_DATA TO USE_
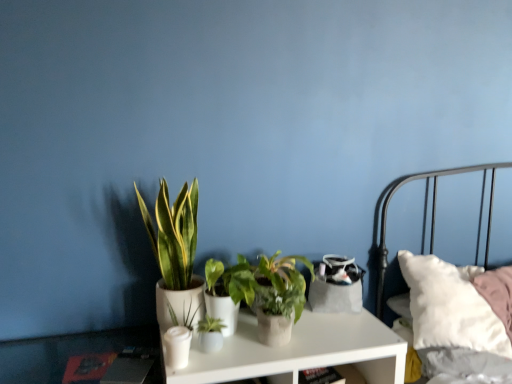
You are a GUI agent. You are given a task and a screenshot of the screen. Output one action in this format:
    pyautogui.click(x=<x>, y=<y>)
    Task: Click on the free point to the right of green matte plant at center, which ranks as the 3th houseplant in right-to-left order
    The image size is (512, 384).
    Given the screenshot: What is the action you would take?
    pyautogui.click(x=262, y=348)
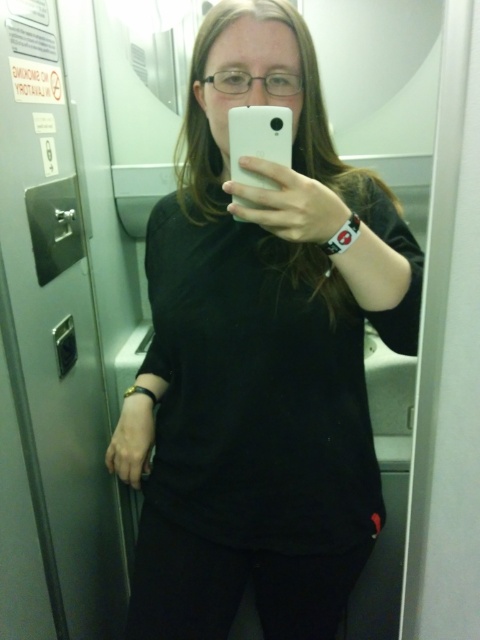
Question: Does black matte shirt at center lie behind white matte phone at center?

Choices:
 (A) yes
 (B) no

Answer: (B)

Question: Can you confirm if black matte shirt at center is wider than white matte phone at center?

Choices:
 (A) no
 (B) yes

Answer: (B)

Question: Which point is farther to the camera?

Choices:
 (A) (342, 202)
 (B) (283, 136)

Answer: (A)

Question: Is black matte shirt at center below white matte phone at center?

Choices:
 (A) no
 (B) yes

Answer: (B)

Question: Which of the following is the farthest from the observer?

Choices:
 (A) (248, 52)
 (B) (285, 124)

Answer: (A)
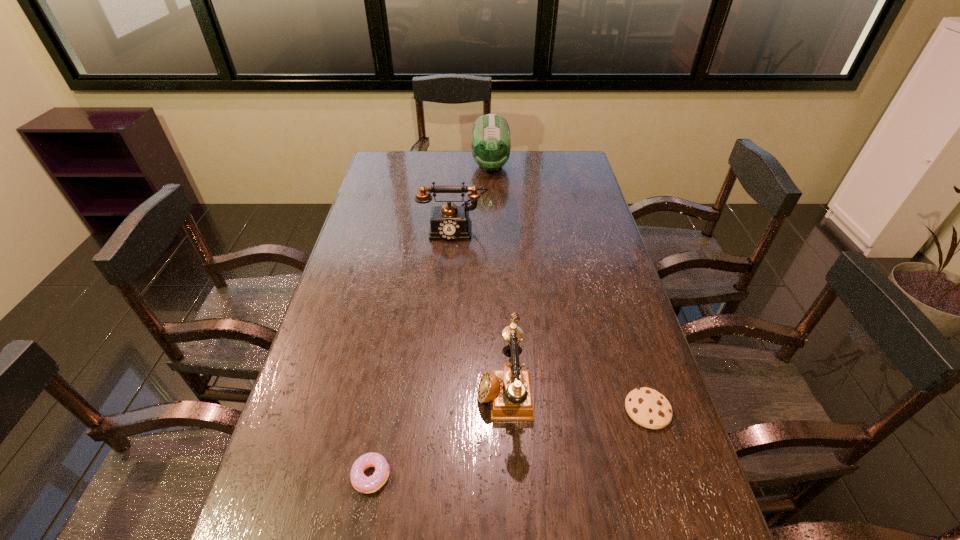
The width and height of the screenshot is (960, 540). In order to click on the farthest object in this screenshot , I will do `click(491, 140)`.

Find the location of a particular element. Image resolution: width=960 pixels, height=540 pixels. the fourth nearest object is located at coordinates [x=448, y=222].

This screenshot has width=960, height=540. I want to click on the nearer telephone, so click(509, 391).

In order to click on cookie in this screenshot , I will do `click(648, 408)`.

The image size is (960, 540). Identify the location of doughnut. (362, 483).

Where is `vacant point located 0.050m on the visor of the football helmet`? The image size is (960, 540). vacant point located 0.050m on the visor of the football helmet is located at coordinates (492, 186).

The width and height of the screenshot is (960, 540). I want to click on free spot located on the front of the farther telephone at the rotary dial, so click(449, 275).

The image size is (960, 540). Find the location of `vacant region located on the dial number of the nearer telephone`. vacant region located on the dial number of the nearer telephone is located at coordinates (332, 387).

I want to click on vacant space located on the dial number of the nearer telephone, so click(332, 387).

This screenshot has height=540, width=960. Find the location of `vacant point located 0.360m on the dial number of the nearer telephone`. vacant point located 0.360m on the dial number of the nearer telephone is located at coordinates (332, 387).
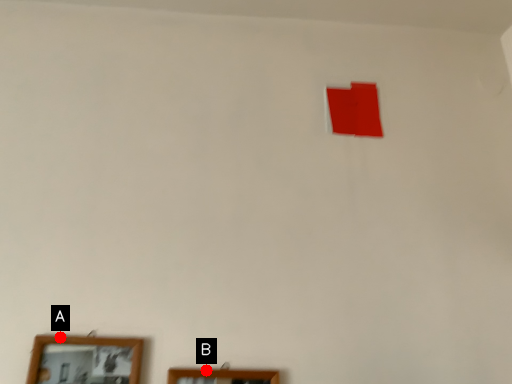
Question: Two points are circled on the image, labeled by A and B beside each circle. Among these points, which one is farthest from the camera?

Choices:
 (A) A is further
 (B) B is further

Answer: (A)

_EXERCISE DIRECTIONS_
Count the lines of the records above that contain the string "pyautogui", where case counts. Give only the number.

_EXERCISE SOLUTION_
2